[Scene edit records]
========================================

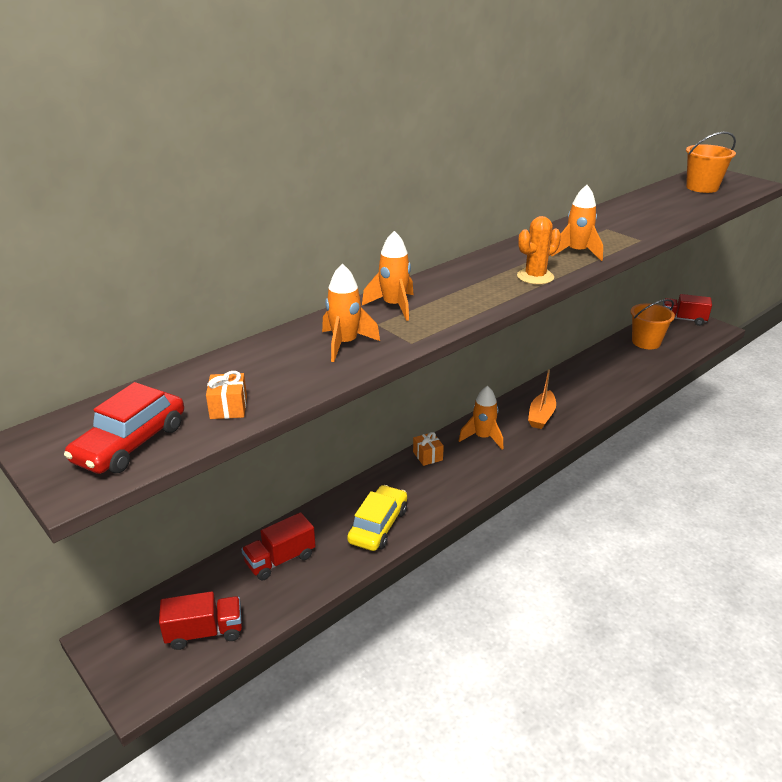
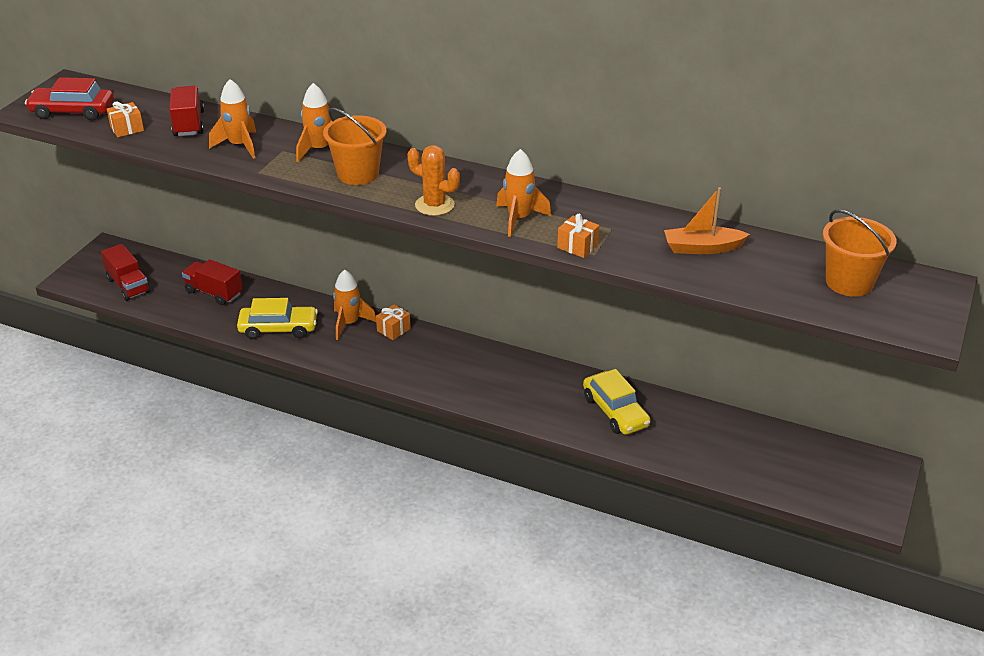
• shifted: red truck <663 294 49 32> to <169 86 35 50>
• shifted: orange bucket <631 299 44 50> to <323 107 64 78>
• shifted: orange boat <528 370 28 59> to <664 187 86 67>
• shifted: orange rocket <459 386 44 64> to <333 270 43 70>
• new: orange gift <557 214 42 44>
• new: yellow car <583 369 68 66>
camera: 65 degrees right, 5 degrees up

========================================

* _WHAT TO DO_: The lines from the one holding "<557 214 42 44>" to the end of the entries are to be repeated exactly, with both ends included and nothing else.

* _TASK ANSWER_:
• new: orange gift <557 214 42 44>
• new: yellow car <583 369 68 66>
camera: 65 degrees right, 5 degrees up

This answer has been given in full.